* _Object state change records_
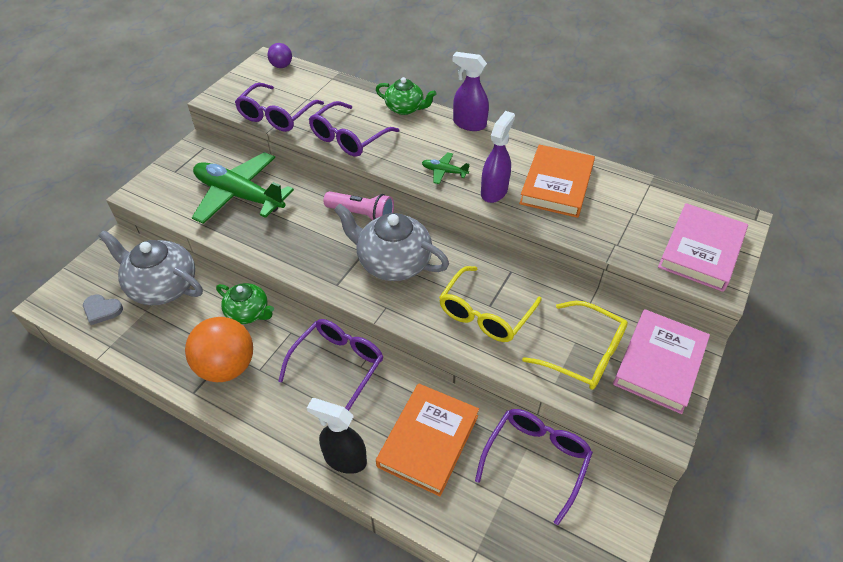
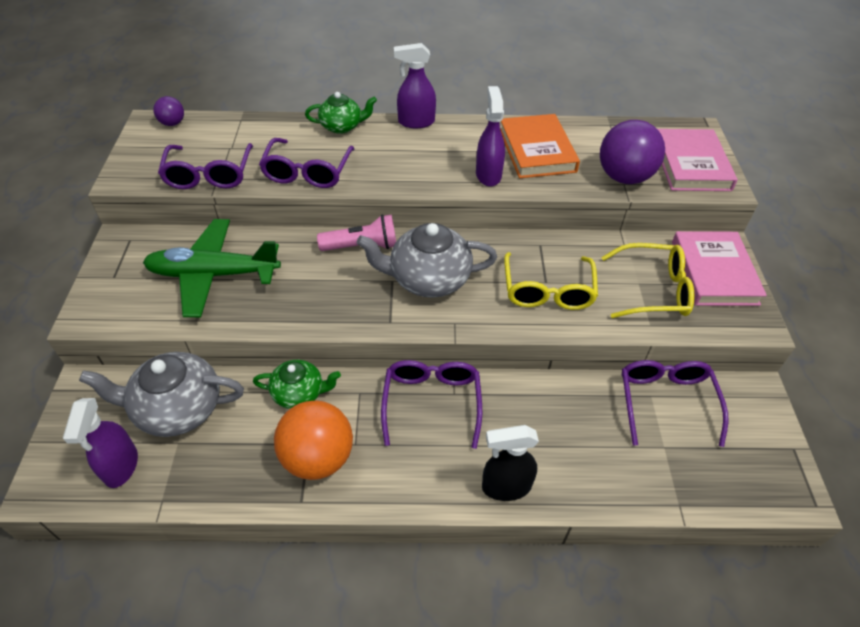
camera: 30 degrees left, 0 degrees up
(102, 310) = (121, 466): grey heart -> purple spray bottle
(428, 441) = (567, 431): orange book -> none
(444, 172) = (428, 173): green plane -> none
(620, 238) = (624, 177): none -> purple ball

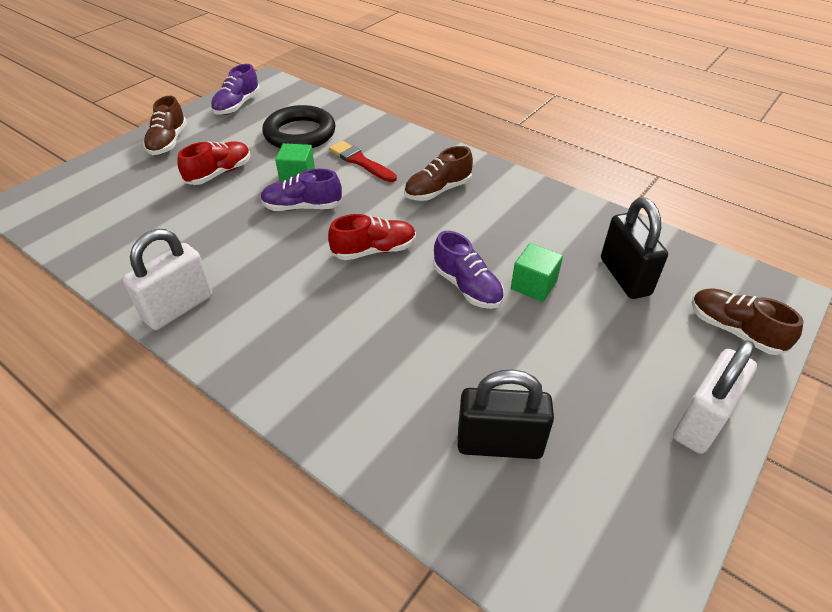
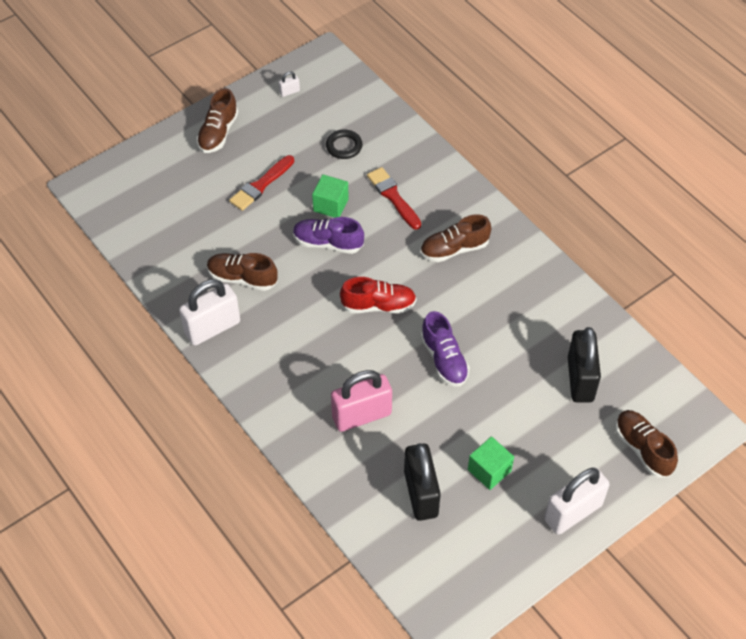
camera: 15 degrees right, 10 degrees up
(210, 253) = (242, 278): none -> brown shoe
(219, 173) = (261, 185): red shoe -> red brush
(237, 105) = (289, 92): purple shoe -> white padlock
(300, 134) = (344, 146): black ring -> black ring, size x0.51
(389, 365) = (361, 415): none -> pink padlock
(499, 444) = (421, 494): black padlock -> black padlock turned 60 degrees clockwise
(533, 285) = (500, 370): green cube -> green cube (489, 470)

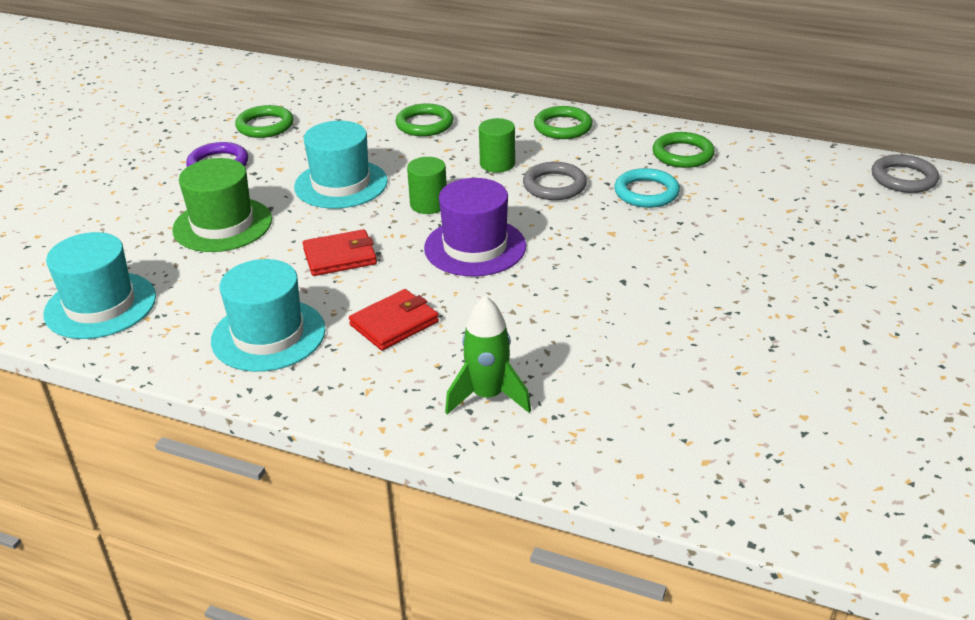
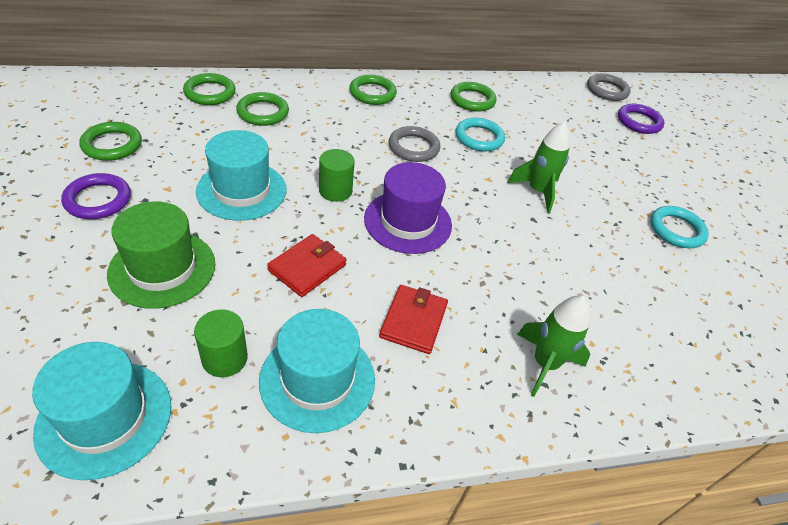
camera: 40 degrees left, 10 degrees up
(389, 98) = (210, 93): none -> green ring
(497, 164) = (354, 138): green cylinder -> green cylinder (224, 358)
(660, 258) = (537, 191): none -> green rocket
(810, 340) = (676, 230): none -> turquoise ring
(909, 222) = (639, 122): none -> purple ring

* _Activity_
Look through the entries above and count each line holding "degrees"; report the count alone.

* _Written reply_
4